(Beginning of SOURCE INFORMATION)
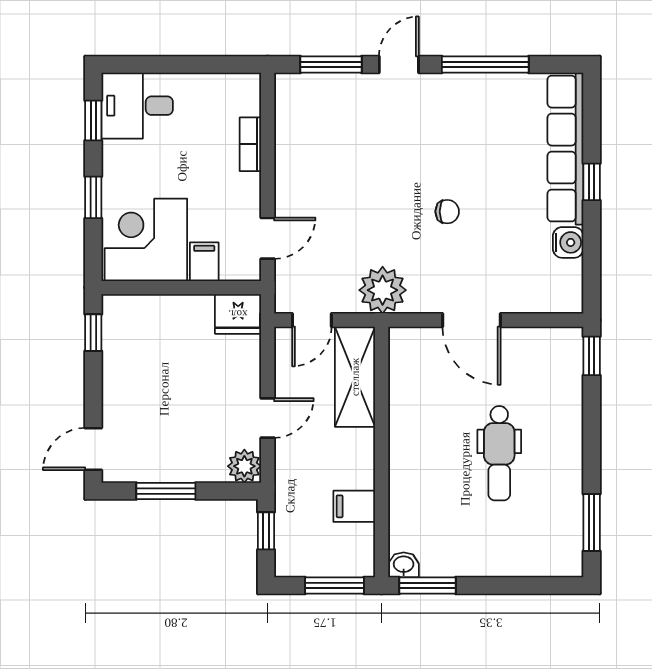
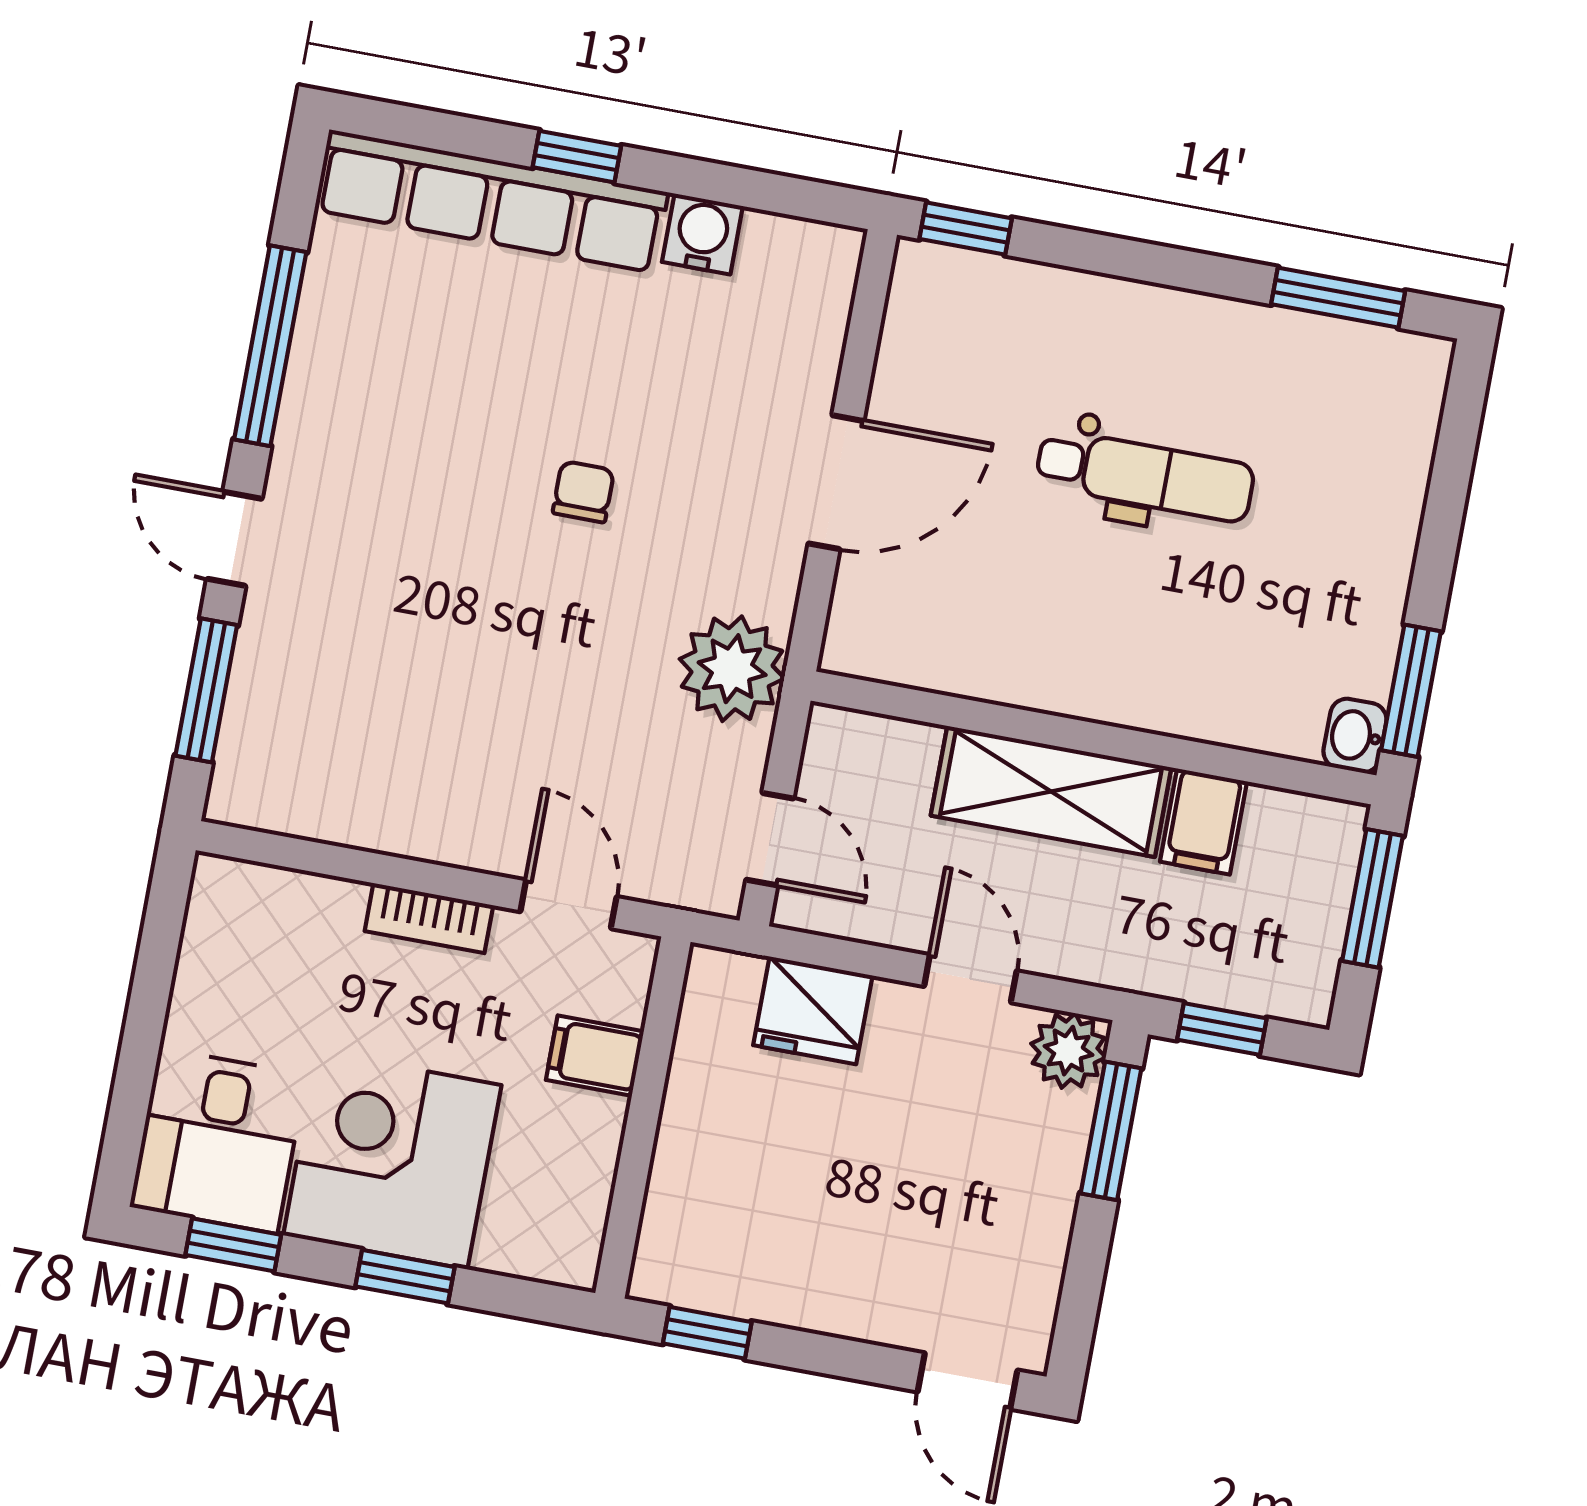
bookcase: (250, 144) -> (429, 918), moved
corner desk: (146, 240) -> (392, 1160), moved, turned 90
fridge: (238, 314) -> (813, 1010), moved, turned 90
shelving: (355, 377) -> (1051, 791), moved
window: (166, 491) -> (1111, 1131), moved

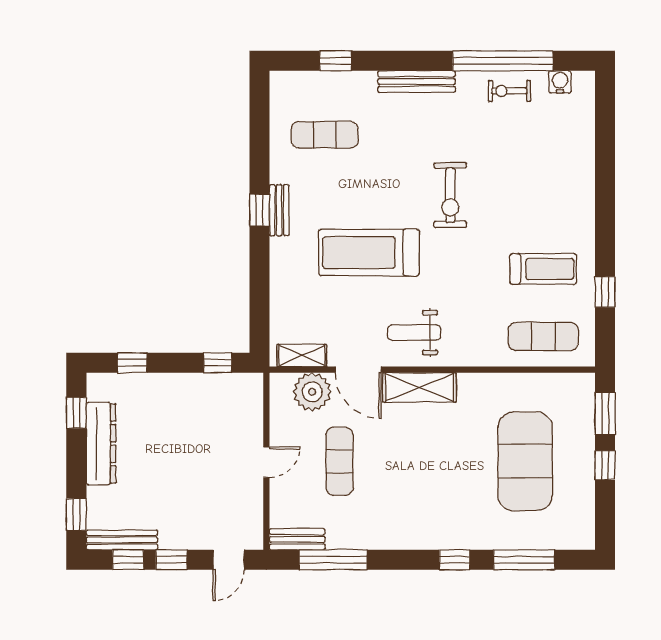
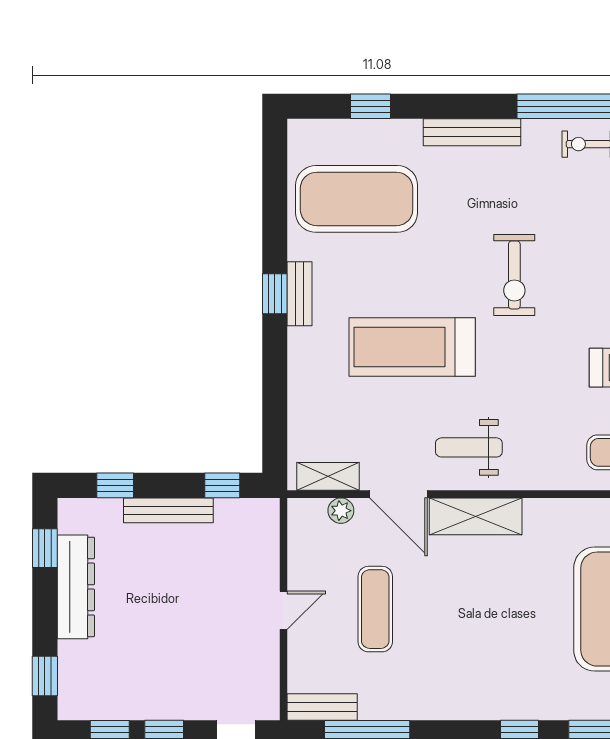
exercise mat: (325, 135) -> (357, 199), width x2.00, depth x1.45
plant: (312, 392) -> (341, 511), width x0.53, depth x0.53
bench: (122, 540) -> (168, 510), moved

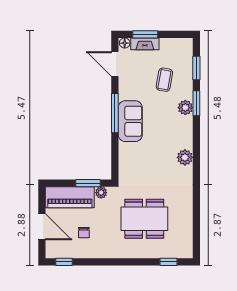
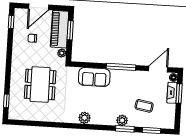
sofa: (130, 121) -> (94, 77), moved
window: (88, 183) -> (70, 30), moved

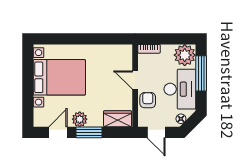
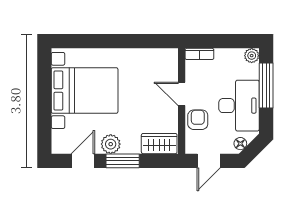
plant: (185, 55) -> (252, 56), width x0.53, depth x0.53
door: (156, 132) -> (209, 161), hinge flipped

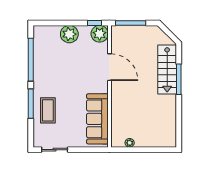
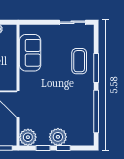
window: (64, 23) -> (63, 148), added
window: (95, 23) -> (43, 148), moved
sofa: (97, 119) -> (30, 53), width x0.73

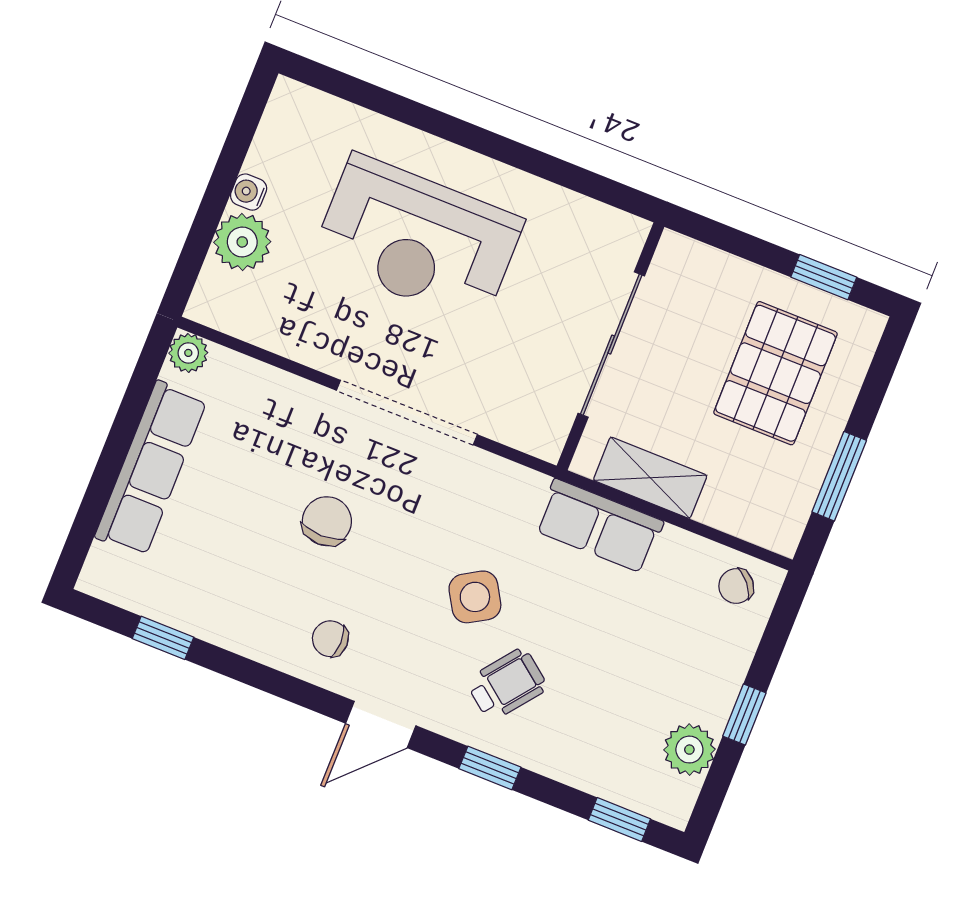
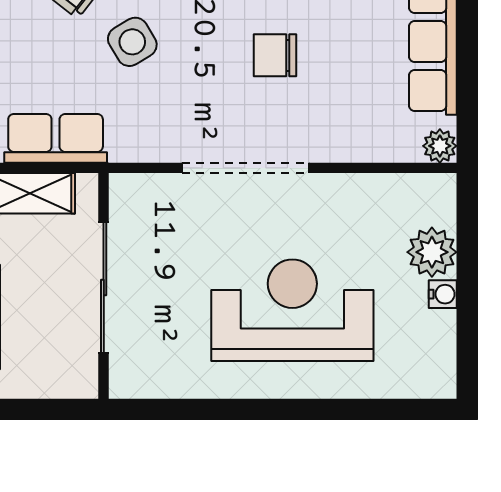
chair: (327, 521) -> (275, 55), turned 90

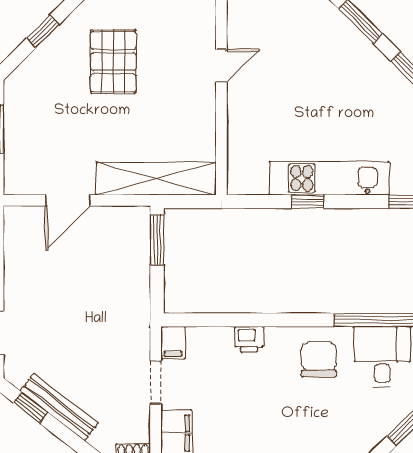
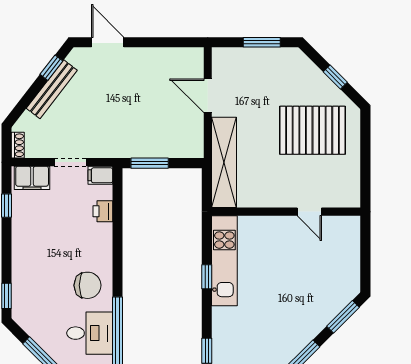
pallet: (113, 62) -> (312, 130), width x1.37, depth x1.41
kitchen unit: (329, 178) -> (224, 261), moved
window: (157, 240) -> (150, 163), moved
printer: (249, 339) -> (103, 211), moved

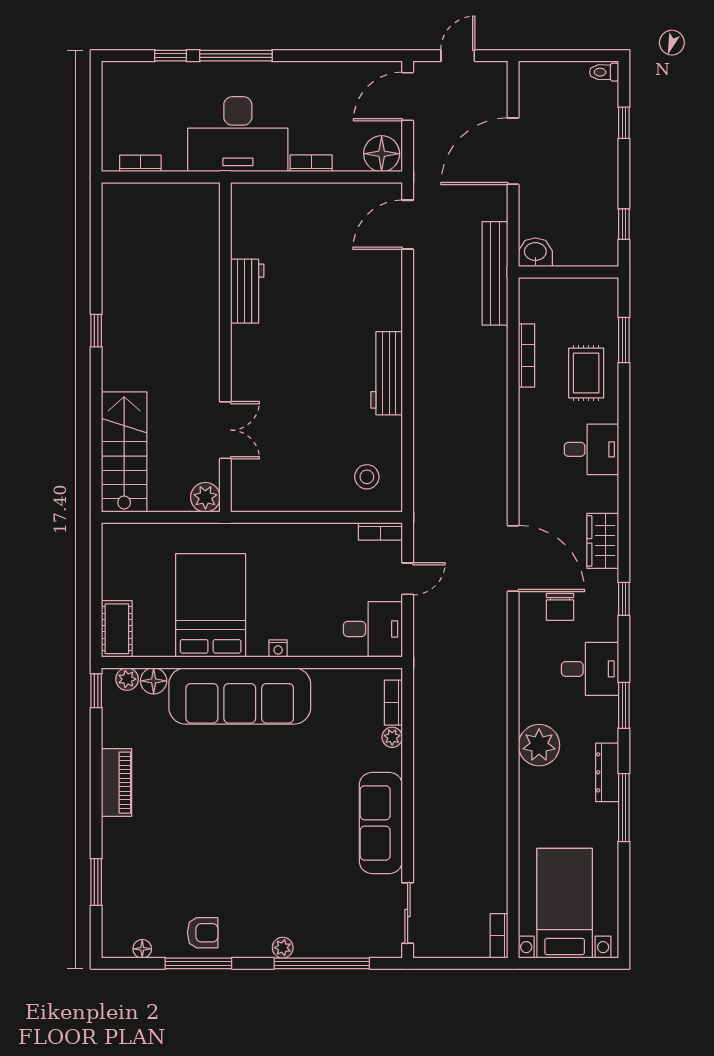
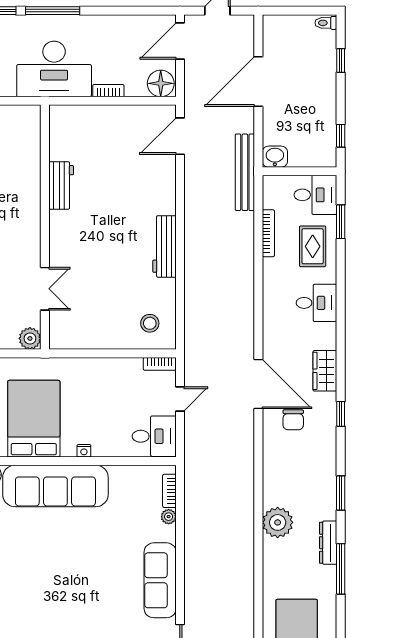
desk: (590, 669) -> (315, 195), moved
(End of SOURCE INFORMATION)
● WORK INSTRUCTIONS: Both the line containing "window: (95, 23) -> (43, 148), moved" and the line containing "printer: (249, 339) -> (103, 211), moved" above belong in the output, as do the lines between them. Print them exactly, without pictures.

● RESULT:
window: (95, 23) -> (43, 148), moved
sofa: (97, 119) -> (30, 53), width x0.73

chair: (327, 521) -> (275, 55), turned 90

pallet: (113, 62) -> (312, 130), width x1.37, depth x1.41
kitchen unit: (329, 178) -> (224, 261), moved
window: (157, 240) -> (150, 163), moved
printer: (249, 339) -> (103, 211), moved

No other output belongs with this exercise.